*** Material provided ***

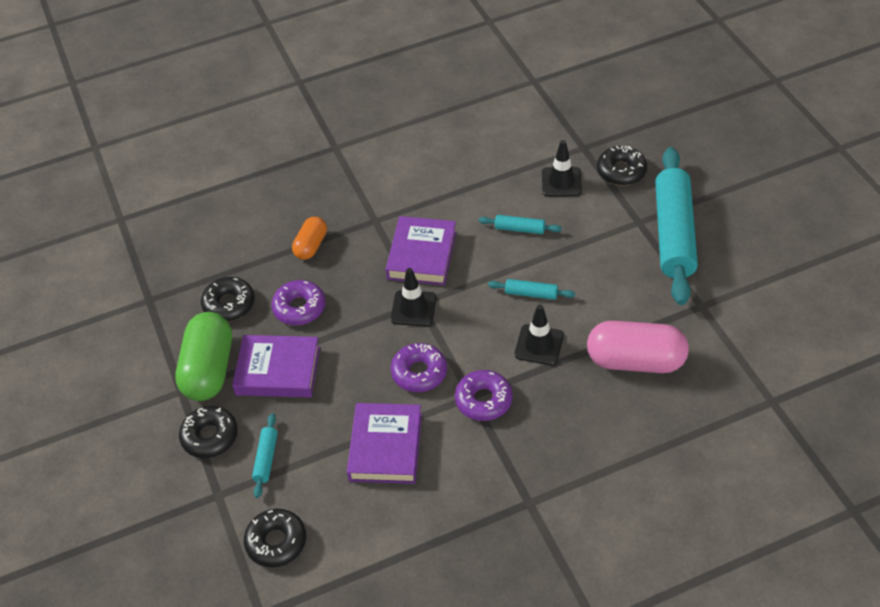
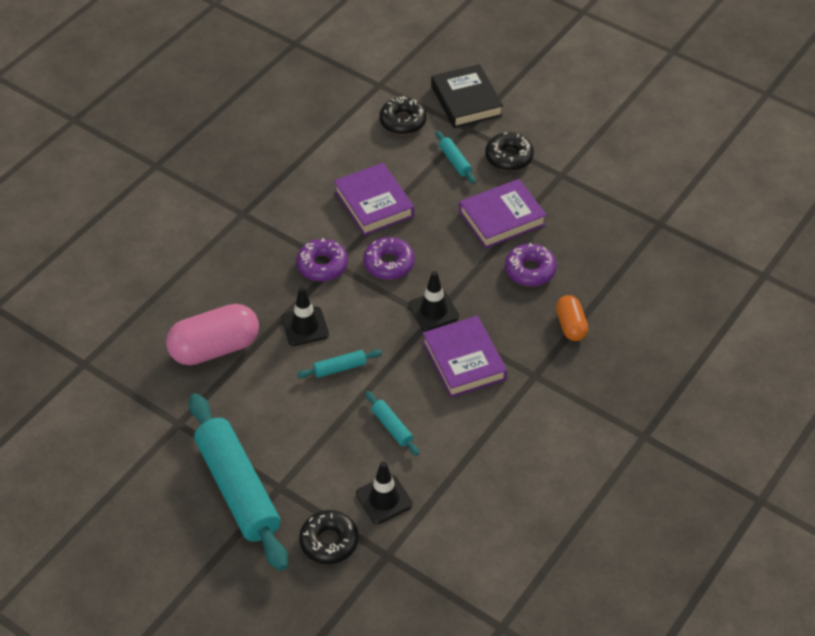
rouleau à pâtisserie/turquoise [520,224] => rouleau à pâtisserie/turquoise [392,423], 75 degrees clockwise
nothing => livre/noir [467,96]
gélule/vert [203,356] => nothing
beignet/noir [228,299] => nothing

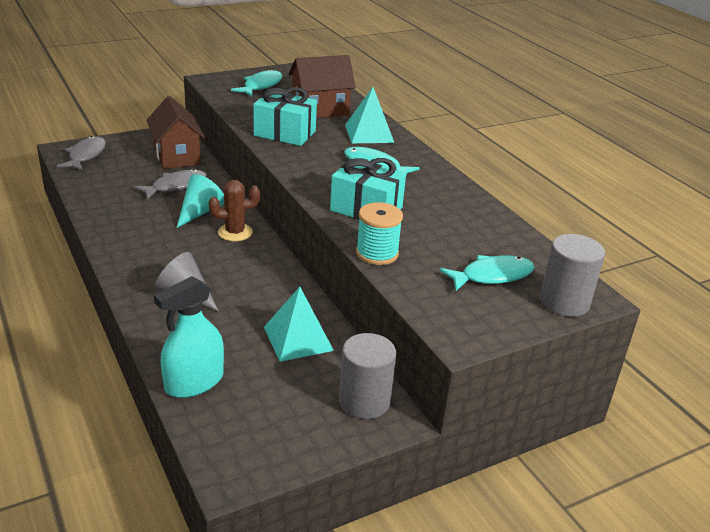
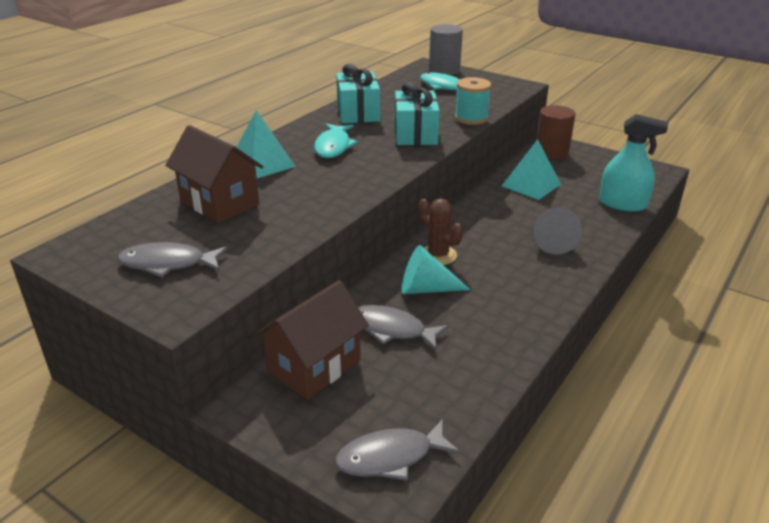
poisson/turquoise [257,82] => poisson/gris [173,259]
cadeau/turquoise [285,116] => cadeau/turquoise [358,93], shifted
cylindre/gris [367,376] => cylindre/marron [556,132]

***

Reproduce the material exactly. Pictures stay out.

rouleau à pâtisserie/turquoise [520,224] => rouleau à pâtisserie/turquoise [392,423], 75 degrees clockwise
nothing => livre/noir [467,96]
gélule/vert [203,356] => nothing
beignet/noir [228,299] => nothing

poisson/turquoise [257,82] => poisson/gris [173,259]
cadeau/turquoise [285,116] => cadeau/turquoise [358,93], shifted
cylindre/gris [367,376] => cylindre/marron [556,132]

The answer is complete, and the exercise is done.